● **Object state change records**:
-- Opening Marker --
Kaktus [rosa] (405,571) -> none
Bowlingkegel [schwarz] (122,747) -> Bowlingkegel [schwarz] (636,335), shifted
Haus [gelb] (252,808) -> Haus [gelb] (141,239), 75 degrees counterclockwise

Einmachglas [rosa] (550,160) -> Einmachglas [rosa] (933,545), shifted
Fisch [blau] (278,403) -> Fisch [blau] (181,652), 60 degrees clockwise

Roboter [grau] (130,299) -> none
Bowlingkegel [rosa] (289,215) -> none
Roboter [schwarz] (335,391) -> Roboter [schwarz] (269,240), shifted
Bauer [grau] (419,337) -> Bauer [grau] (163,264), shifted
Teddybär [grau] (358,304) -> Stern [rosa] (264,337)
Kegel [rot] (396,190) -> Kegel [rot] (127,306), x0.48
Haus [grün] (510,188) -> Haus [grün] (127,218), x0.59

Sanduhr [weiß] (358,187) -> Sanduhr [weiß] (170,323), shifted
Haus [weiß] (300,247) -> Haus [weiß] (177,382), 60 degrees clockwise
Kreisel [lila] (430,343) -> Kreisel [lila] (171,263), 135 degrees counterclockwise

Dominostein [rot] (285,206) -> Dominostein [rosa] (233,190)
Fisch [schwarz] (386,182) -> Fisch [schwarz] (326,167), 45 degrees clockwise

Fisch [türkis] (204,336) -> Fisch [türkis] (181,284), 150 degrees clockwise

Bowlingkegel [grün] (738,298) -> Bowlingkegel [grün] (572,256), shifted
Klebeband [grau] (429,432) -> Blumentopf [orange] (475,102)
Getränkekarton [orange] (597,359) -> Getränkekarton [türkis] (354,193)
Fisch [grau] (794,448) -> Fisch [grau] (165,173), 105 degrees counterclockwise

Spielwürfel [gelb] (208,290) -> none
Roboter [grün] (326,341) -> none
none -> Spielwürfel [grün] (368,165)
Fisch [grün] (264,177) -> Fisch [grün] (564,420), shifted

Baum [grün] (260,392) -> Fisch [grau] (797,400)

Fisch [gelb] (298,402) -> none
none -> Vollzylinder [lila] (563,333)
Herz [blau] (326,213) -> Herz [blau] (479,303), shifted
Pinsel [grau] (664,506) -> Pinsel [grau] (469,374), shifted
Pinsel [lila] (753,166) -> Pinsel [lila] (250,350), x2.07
-- Closing Marker --
● **Task brief**: Give back every record exactly.

● **Response box**:
Kaktus [rosa] (405,571) -> none
Bowlingkegel [schwarz] (122,747) -> Bowlingkegel [schwarz] (636,335), shifted
Haus [gelb] (252,808) -> Haus [gelb] (141,239), 75 degrees counterclockwise

Einmachglas [rosa] (550,160) -> Einmachglas [rosa] (933,545), shifted
Fisch [blau] (278,403) -> Fisch [blau] (181,652), 60 degrees clockwise

Roboter [grau] (130,299) -> none
Bowlingkegel [rosa] (289,215) -> none
Roboter [schwarz] (335,391) -> Roboter [schwarz] (269,240), shifted
Bauer [grau] (419,337) -> Bauer [grau] (163,264), shifted
Teddybär [grau] (358,304) -> Stern [rosa] (264,337)
Kegel [rot] (396,190) -> Kegel [rot] (127,306), x0.48
Haus [grün] (510,188) -> Haus [grün] (127,218), x0.59

Sanduhr [weiß] (358,187) -> Sanduhr [weiß] (170,323), shifted
Haus [weiß] (300,247) -> Haus [weiß] (177,382), 60 degrees clockwise
Kreisel [lila] (430,343) -> Kreisel [lila] (171,263), 135 degrees counterclockwise

Dominostein [rot] (285,206) -> Dominostein [rosa] (233,190)
Fisch [schwarz] (386,182) -> Fisch [schwarz] (326,167), 45 degrees clockwise

Fisch [türkis] (204,336) -> Fisch [türkis] (181,284), 150 degrees clockwise

Bowlingkegel [grün] (738,298) -> Bowlingkegel [grün] (572,256), shifted
Klebeband [grau] (429,432) -> Blumentopf [orange] (475,102)
Getränkekarton [orange] (597,359) -> Getränkekarton [türkis] (354,193)
Fisch [grau] (794,448) -> Fisch [grau] (165,173), 105 degrees counterclockwise

Spielwürfel [gelb] (208,290) -> none
Roboter [grün] (326,341) -> none
none -> Spielwürfel [grün] (368,165)
Fisch [grün] (264,177) -> Fisch [grün] (564,420), shifted

Baum [grün] (260,392) -> Fisch [grau] (797,400)

Fisch [gelb] (298,402) -> none
none -> Vollzylinder [lila] (563,333)
Herz [blau] (326,213) -> Herz [blau] (479,303), shifted
Pinsel [grau] (664,506) -> Pinsel [grau] (469,374), shifted
Pinsel [lila] (753,166) -> Pinsel [lila] (250,350), x2.07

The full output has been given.